• _TASK PROMPT_:
Reproduce exactly, and only, the lines below from the one containing "plant: (601, 125)" through the one containing "exercise bike: (291, 275)".
** Opening RECORDS SHOWN block **
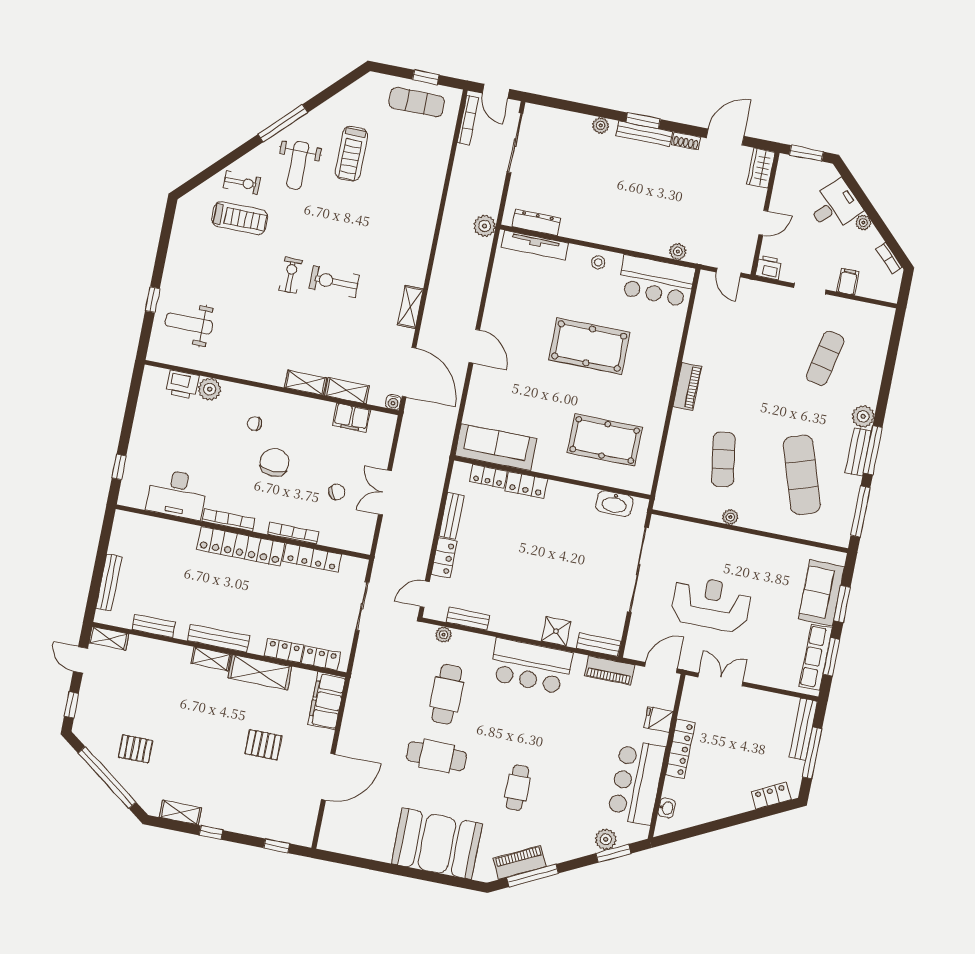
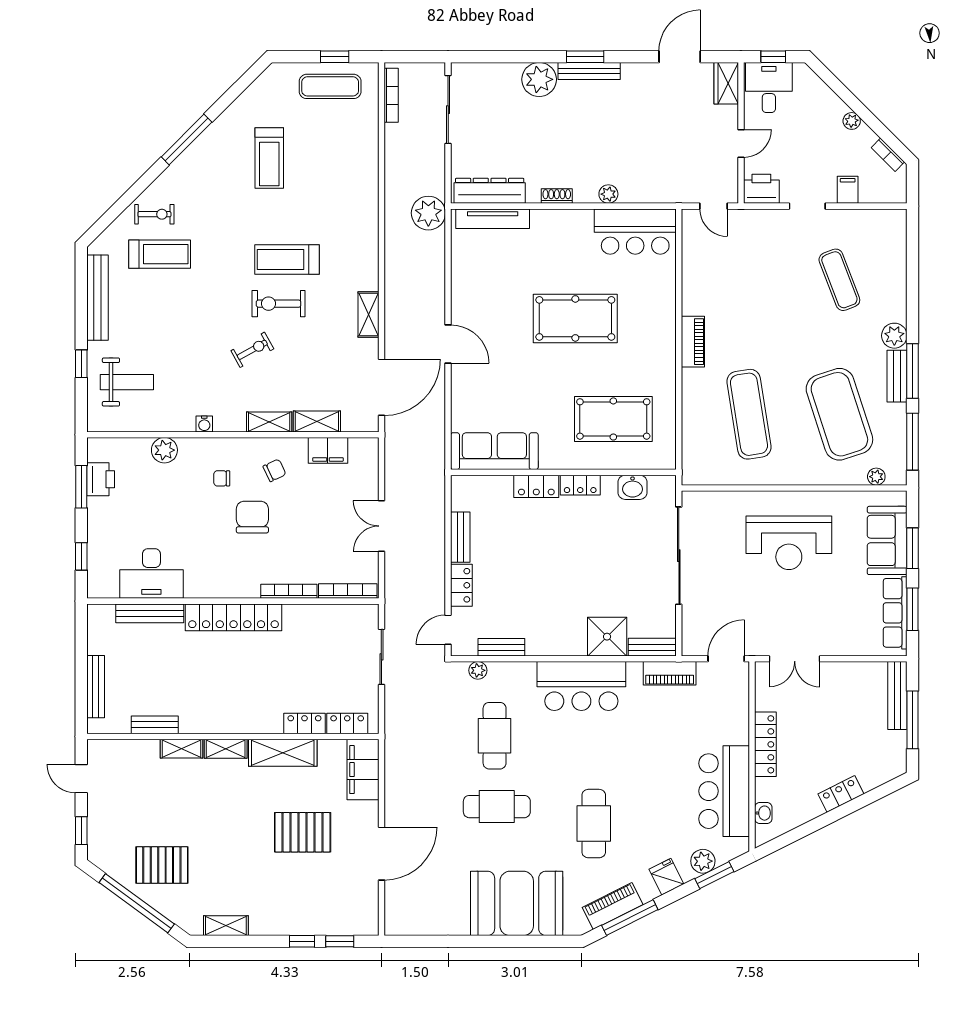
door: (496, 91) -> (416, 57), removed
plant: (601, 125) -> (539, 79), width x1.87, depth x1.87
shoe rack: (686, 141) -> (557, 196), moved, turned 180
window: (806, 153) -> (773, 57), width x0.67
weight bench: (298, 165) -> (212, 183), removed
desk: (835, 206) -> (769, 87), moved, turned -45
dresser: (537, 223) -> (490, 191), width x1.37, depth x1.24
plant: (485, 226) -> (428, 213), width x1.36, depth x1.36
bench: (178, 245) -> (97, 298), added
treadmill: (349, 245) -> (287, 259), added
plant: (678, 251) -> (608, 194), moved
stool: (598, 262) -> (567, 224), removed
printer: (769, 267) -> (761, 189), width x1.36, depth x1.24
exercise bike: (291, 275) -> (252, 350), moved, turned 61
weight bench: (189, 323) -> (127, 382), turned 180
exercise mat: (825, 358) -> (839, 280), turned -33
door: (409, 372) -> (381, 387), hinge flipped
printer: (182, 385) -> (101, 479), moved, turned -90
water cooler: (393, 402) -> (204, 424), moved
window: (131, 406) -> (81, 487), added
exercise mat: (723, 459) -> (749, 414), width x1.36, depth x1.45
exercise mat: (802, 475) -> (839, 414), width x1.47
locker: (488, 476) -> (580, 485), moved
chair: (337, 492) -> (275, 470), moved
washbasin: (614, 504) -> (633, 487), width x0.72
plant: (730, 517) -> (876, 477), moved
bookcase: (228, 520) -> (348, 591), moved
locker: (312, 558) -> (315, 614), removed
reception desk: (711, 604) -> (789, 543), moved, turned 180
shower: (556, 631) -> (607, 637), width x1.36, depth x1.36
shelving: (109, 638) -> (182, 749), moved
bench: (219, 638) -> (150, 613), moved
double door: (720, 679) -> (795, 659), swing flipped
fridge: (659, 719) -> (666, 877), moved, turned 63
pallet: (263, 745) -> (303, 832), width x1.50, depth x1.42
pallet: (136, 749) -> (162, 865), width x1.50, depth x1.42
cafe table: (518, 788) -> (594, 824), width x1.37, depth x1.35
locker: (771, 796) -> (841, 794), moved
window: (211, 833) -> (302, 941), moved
** Closing RECORDS SHOWN block **
• _RESPONSE AREA_:
plant: (601, 125) -> (539, 79), width x1.87, depth x1.87
shoe rack: (686, 141) -> (557, 196), moved, turned 180
window: (806, 153) -> (773, 57), width x0.67
weight bench: (298, 165) -> (212, 183), removed
desk: (835, 206) -> (769, 87), moved, turned -45
dresser: (537, 223) -> (490, 191), width x1.37, depth x1.24
plant: (485, 226) -> (428, 213), width x1.36, depth x1.36
bench: (178, 245) -> (97, 298), added
treadmill: (349, 245) -> (287, 259), added
plant: (678, 251) -> (608, 194), moved
stool: (598, 262) -> (567, 224), removed
printer: (769, 267) -> (761, 189), width x1.36, depth x1.24
exercise bike: (291, 275) -> (252, 350), moved, turned 61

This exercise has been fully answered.